PROBLEM TO WORK ON: Write out all of the material below word for word, but leave the pictures out of your copy.

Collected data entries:
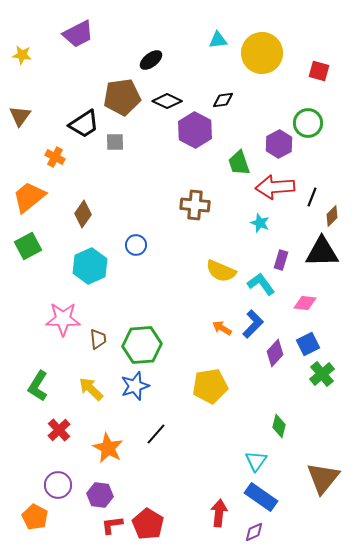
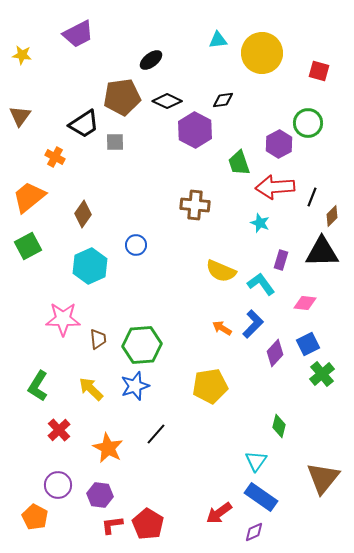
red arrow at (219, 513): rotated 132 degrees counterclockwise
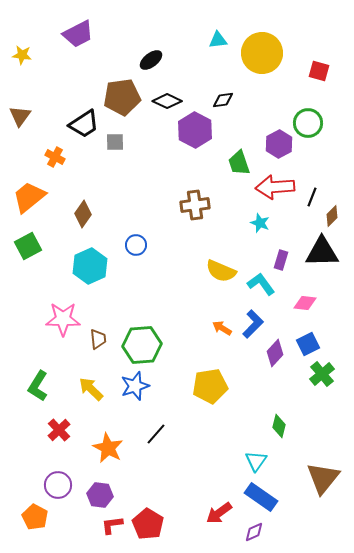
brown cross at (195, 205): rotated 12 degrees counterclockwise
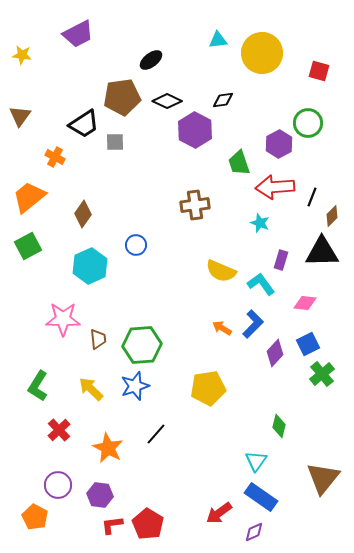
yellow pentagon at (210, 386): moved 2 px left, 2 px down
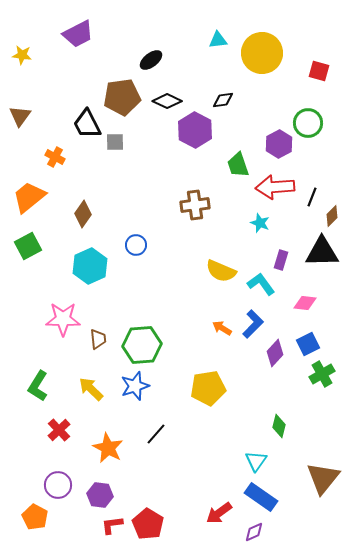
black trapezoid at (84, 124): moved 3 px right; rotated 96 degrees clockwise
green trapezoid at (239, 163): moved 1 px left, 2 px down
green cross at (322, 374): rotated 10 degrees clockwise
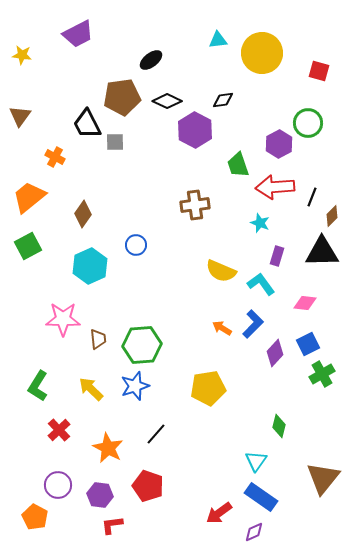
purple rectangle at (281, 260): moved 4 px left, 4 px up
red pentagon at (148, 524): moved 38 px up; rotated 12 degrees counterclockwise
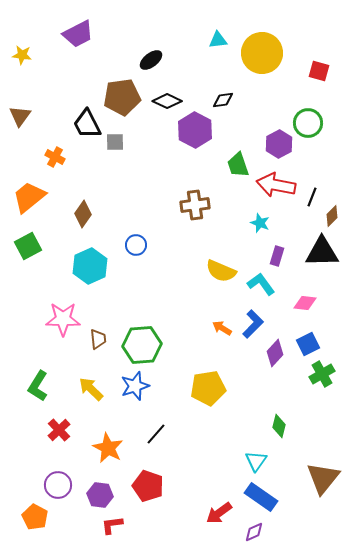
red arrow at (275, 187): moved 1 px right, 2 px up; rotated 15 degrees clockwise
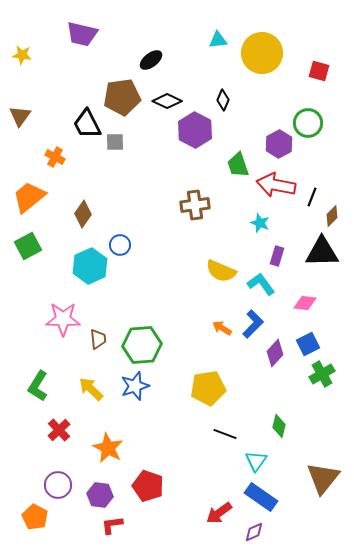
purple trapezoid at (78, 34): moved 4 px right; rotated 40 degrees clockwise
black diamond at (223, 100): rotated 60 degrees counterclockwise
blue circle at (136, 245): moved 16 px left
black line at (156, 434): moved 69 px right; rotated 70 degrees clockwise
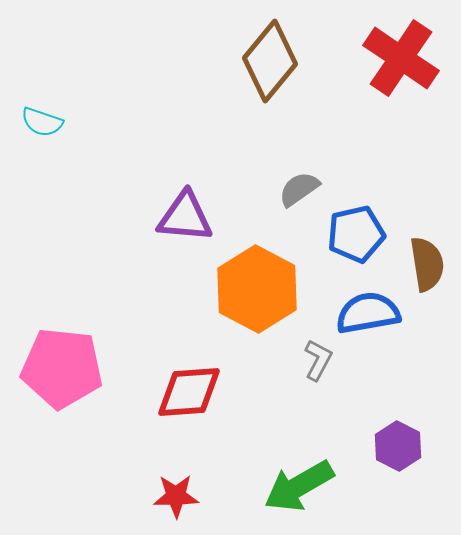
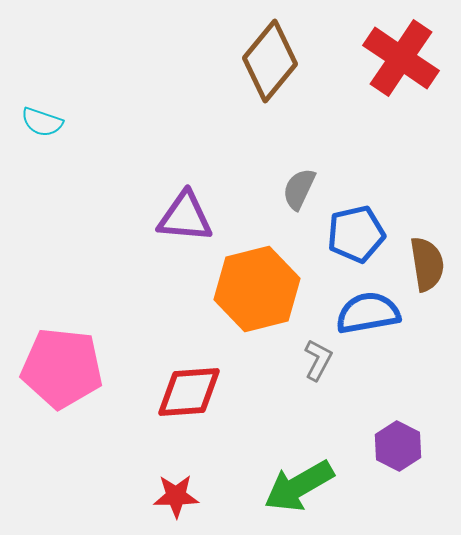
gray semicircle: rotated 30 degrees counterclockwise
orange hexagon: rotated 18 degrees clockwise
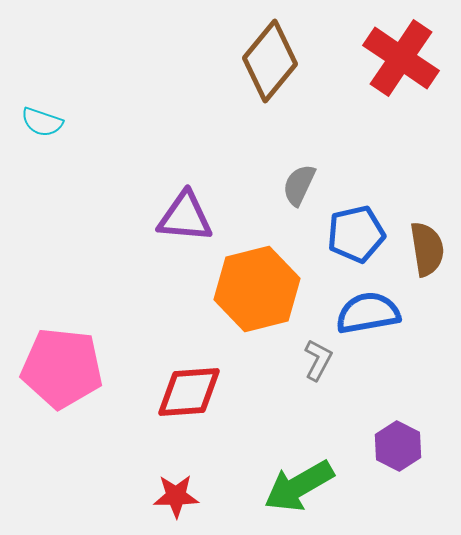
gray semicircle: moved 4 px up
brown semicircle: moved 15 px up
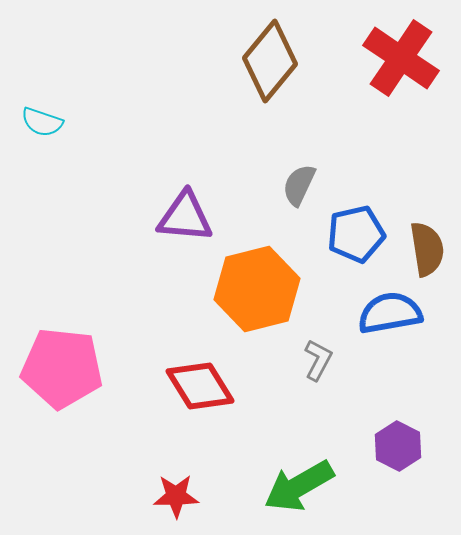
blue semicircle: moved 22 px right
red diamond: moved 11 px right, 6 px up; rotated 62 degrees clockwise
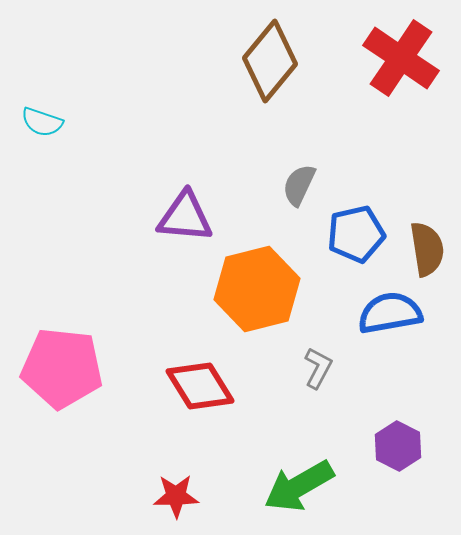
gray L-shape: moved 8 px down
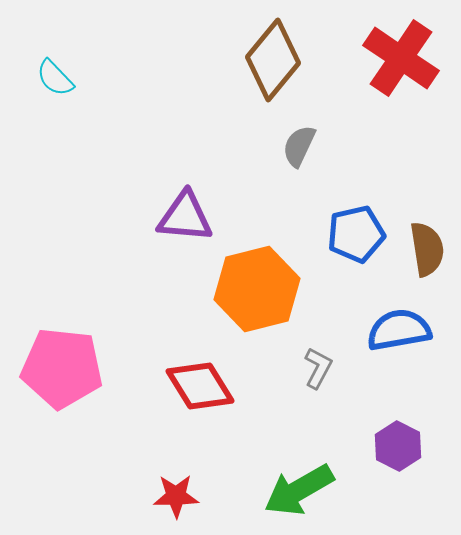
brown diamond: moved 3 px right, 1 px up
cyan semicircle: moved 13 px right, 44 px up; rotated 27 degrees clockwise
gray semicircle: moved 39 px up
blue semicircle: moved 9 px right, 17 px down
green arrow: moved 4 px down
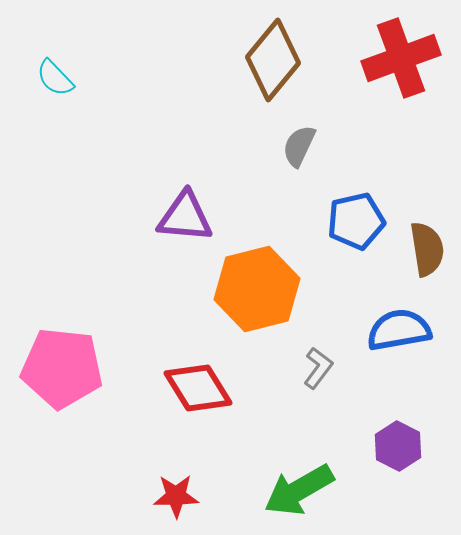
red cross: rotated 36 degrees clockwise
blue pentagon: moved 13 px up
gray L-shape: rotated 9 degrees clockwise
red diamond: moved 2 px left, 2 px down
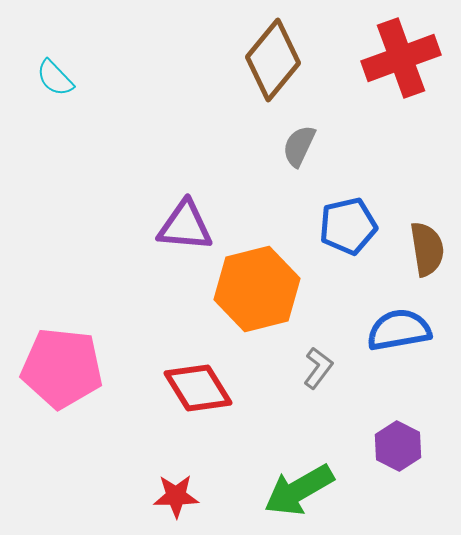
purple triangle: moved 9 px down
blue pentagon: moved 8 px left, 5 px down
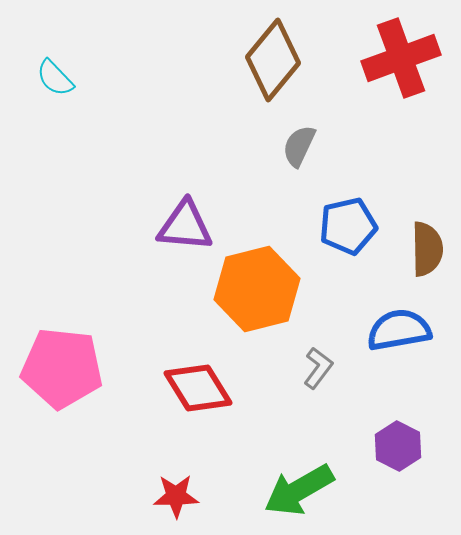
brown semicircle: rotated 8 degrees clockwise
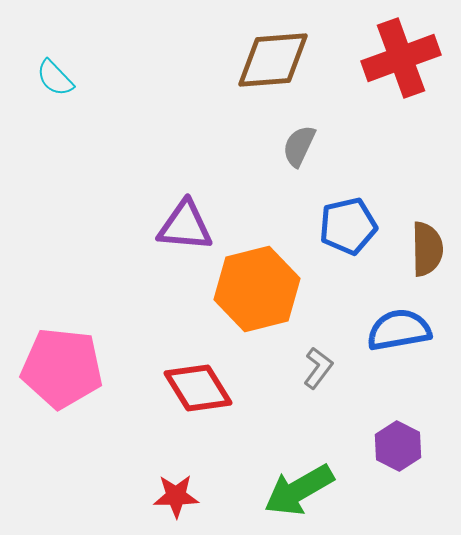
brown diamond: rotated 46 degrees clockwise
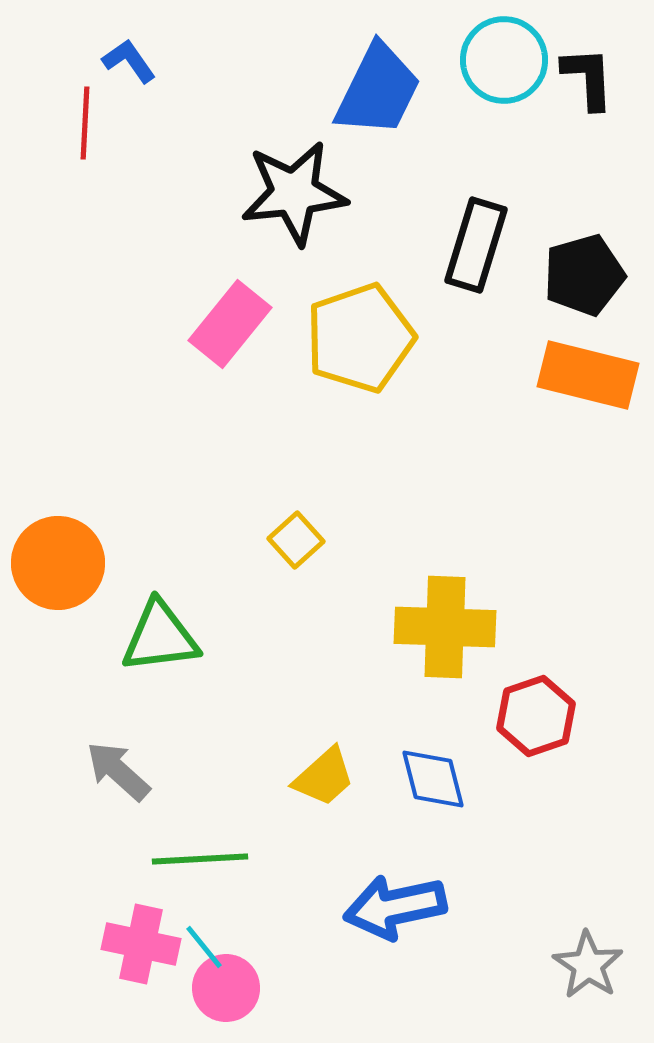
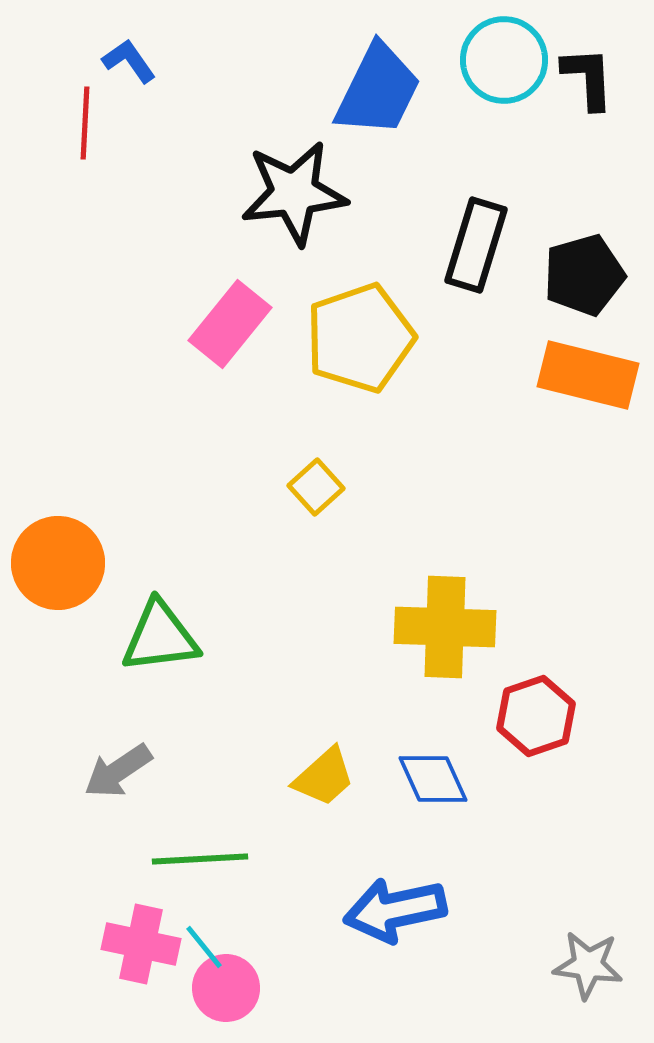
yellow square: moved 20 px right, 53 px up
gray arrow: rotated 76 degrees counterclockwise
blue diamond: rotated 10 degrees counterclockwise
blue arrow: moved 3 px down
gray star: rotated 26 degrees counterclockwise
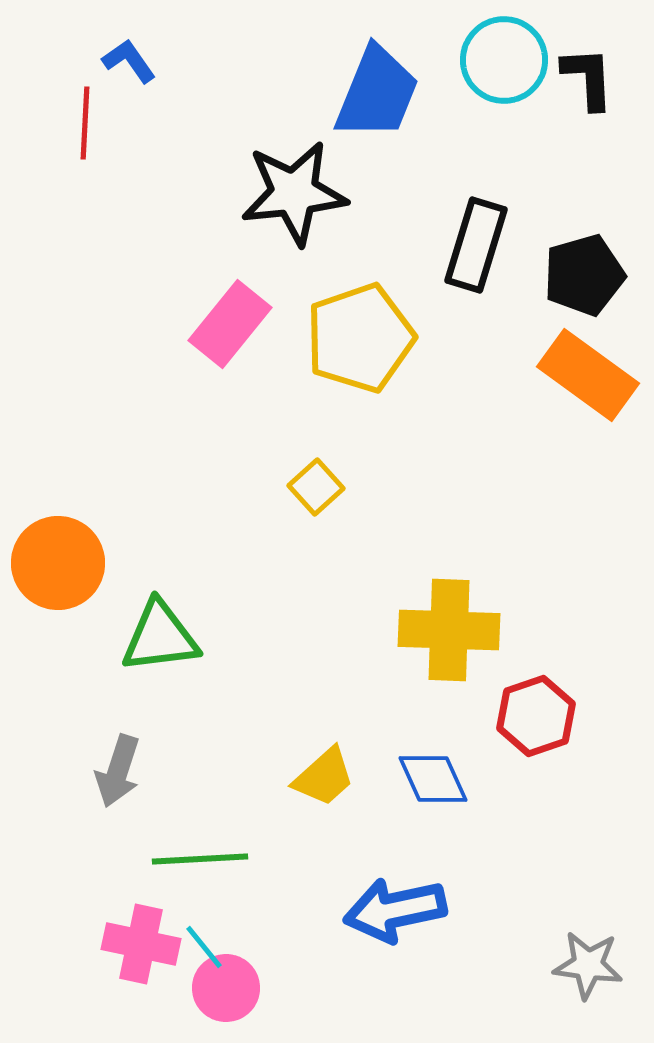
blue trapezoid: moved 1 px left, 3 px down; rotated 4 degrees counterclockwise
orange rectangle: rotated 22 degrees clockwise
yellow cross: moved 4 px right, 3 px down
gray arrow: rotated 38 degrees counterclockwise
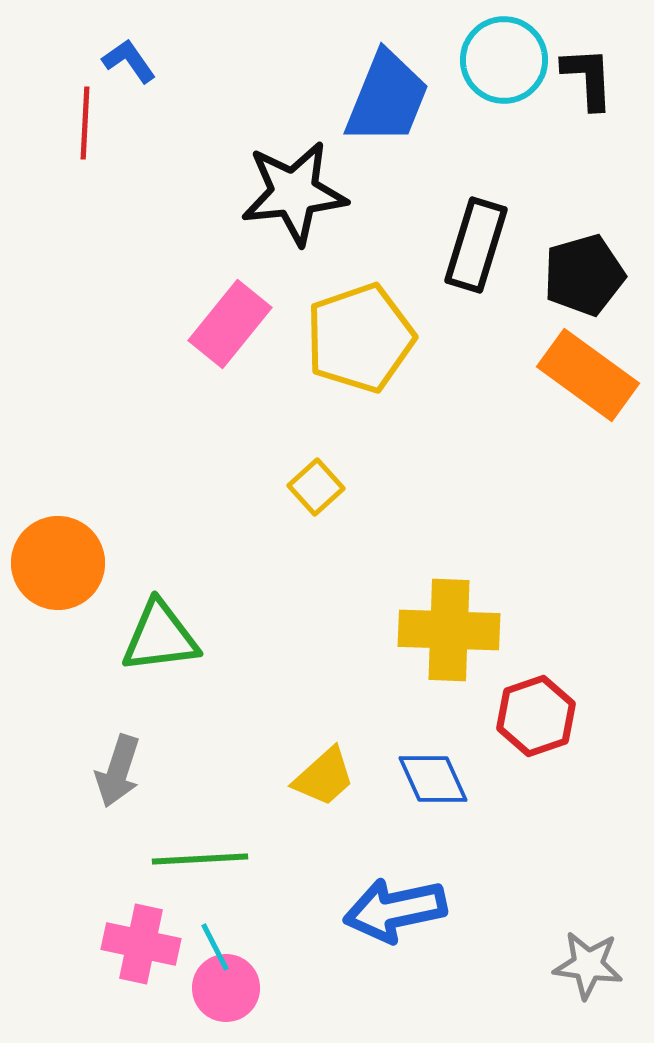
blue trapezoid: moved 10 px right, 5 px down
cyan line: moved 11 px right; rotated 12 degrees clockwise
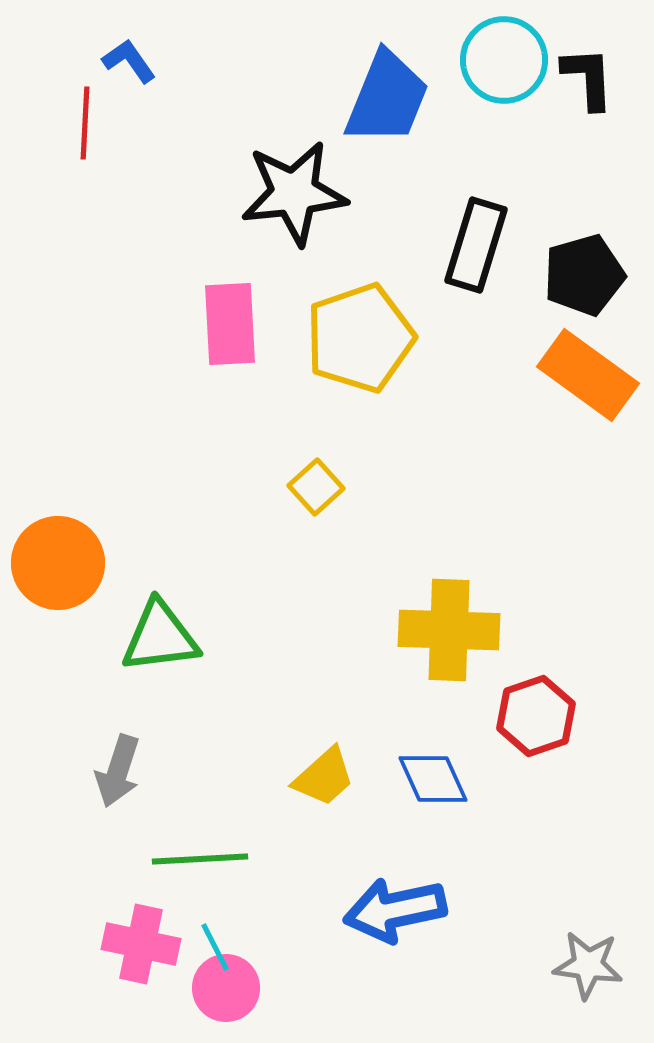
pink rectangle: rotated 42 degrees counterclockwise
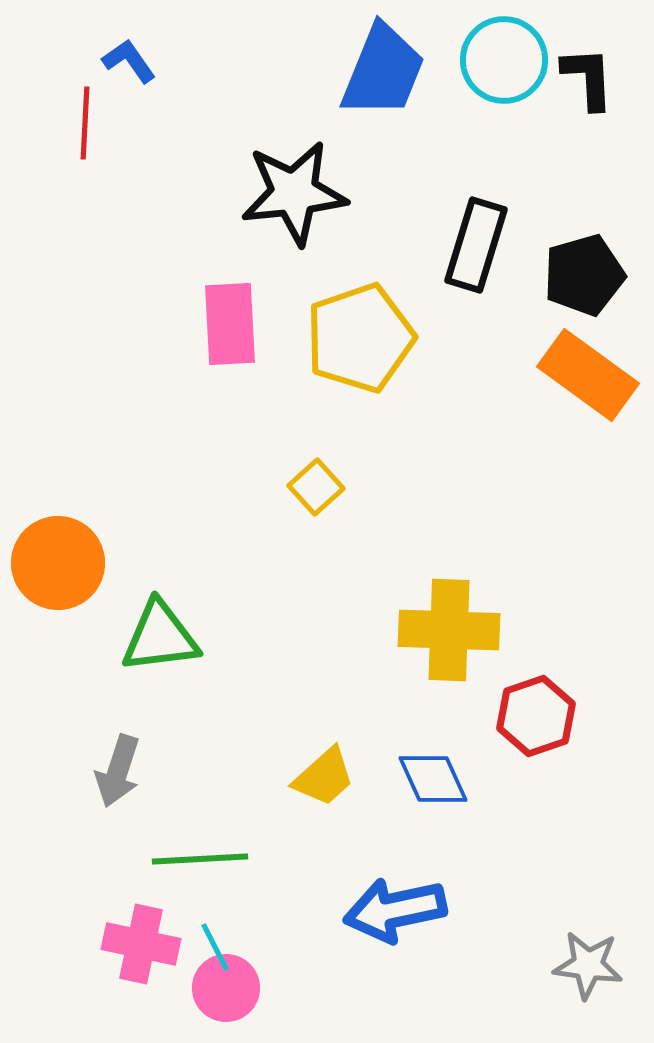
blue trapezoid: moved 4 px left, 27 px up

THE ANSWER:
red arrow at (219, 513): rotated 132 degrees counterclockwise
brown cross at (195, 205): rotated 12 degrees counterclockwise
yellow pentagon at (210, 386): moved 2 px left, 2 px down
black trapezoid at (84, 124): moved 3 px right; rotated 96 degrees clockwise
green trapezoid at (239, 163): moved 1 px left, 2 px down
green cross at (322, 374): rotated 10 degrees clockwise
purple rectangle at (281, 260): moved 4 px left, 4 px up
red pentagon at (148, 524): moved 38 px up; rotated 12 degrees counterclockwise
red arrow at (275, 187): moved 1 px right, 2 px up; rotated 15 degrees clockwise
purple trapezoid at (78, 34): moved 4 px right; rotated 40 degrees clockwise
black diamond at (223, 100): rotated 60 degrees counterclockwise
blue circle at (136, 245): moved 16 px left
black line at (156, 434): moved 69 px right; rotated 70 degrees clockwise
gray semicircle: rotated 30 degrees counterclockwise
orange hexagon: rotated 18 degrees clockwise
gray semicircle: moved 4 px up
brown semicircle: moved 15 px up
blue semicircle: moved 22 px right
red diamond: moved 11 px right, 6 px up; rotated 62 degrees clockwise
gray L-shape: moved 8 px down
brown diamond: moved 3 px right, 1 px up
cyan semicircle: moved 13 px right, 44 px up; rotated 27 degrees clockwise
gray semicircle: moved 39 px up
blue semicircle: moved 9 px right, 17 px down
green arrow: moved 4 px down
red cross: rotated 36 degrees clockwise
blue pentagon: moved 13 px up
gray L-shape: rotated 9 degrees clockwise
red diamond: moved 2 px left, 2 px down
purple triangle: moved 9 px down
blue pentagon: moved 8 px left, 5 px down
brown semicircle: rotated 8 degrees clockwise
brown diamond: rotated 46 degrees clockwise
yellow square: moved 20 px right, 53 px up
gray arrow: rotated 76 degrees counterclockwise
blue diamond: rotated 10 degrees counterclockwise
blue arrow: moved 3 px down
gray star: rotated 26 degrees counterclockwise
blue trapezoid: moved 1 px left, 3 px down; rotated 4 degrees counterclockwise
orange rectangle: rotated 22 degrees clockwise
yellow cross: moved 4 px right, 3 px down
gray arrow: rotated 38 degrees counterclockwise
blue trapezoid: moved 10 px right, 5 px down
cyan line: moved 11 px right; rotated 12 degrees clockwise
pink rectangle: rotated 42 degrees counterclockwise
blue trapezoid: moved 4 px left, 27 px up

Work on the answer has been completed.